* [Your goal]:
Look below for the line that has "camera: 35 degrees right, 0 degrees up". Set down the lines from there through the line that has "camera: 40 degrees left, 15 degrees down", exactly as written.

* [Data for processing]:

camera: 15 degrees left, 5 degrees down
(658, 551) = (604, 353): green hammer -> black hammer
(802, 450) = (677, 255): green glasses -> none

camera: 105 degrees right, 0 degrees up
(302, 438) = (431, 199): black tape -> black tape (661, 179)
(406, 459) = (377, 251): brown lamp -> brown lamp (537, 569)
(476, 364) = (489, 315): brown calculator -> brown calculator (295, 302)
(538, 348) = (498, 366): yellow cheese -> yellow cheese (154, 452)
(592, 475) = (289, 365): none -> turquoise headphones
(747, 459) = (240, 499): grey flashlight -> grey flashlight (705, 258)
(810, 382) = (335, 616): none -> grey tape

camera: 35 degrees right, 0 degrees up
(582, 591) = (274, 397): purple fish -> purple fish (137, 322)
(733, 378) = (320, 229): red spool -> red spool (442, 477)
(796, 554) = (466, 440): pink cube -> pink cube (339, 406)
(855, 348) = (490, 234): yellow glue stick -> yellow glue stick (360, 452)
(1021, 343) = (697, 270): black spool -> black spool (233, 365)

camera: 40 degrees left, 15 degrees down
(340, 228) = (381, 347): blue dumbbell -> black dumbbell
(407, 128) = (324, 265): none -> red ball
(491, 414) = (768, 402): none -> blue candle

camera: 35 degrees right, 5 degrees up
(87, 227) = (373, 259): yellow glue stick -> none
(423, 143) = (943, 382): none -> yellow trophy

* [Written response]:
camera: 35 degrees right, 0 degrees up
(582, 591) = (274, 397): purple fish -> purple fish (137, 322)
(733, 378) = (320, 229): red spool -> red spool (442, 477)
(796, 554) = (466, 440): pink cube -> pink cube (339, 406)
(855, 348) = (490, 234): yellow glue stick -> yellow glue stick (360, 452)
(1021, 343) = (697, 270): black spool -> black spool (233, 365)

camera: 40 degrees left, 15 degrees down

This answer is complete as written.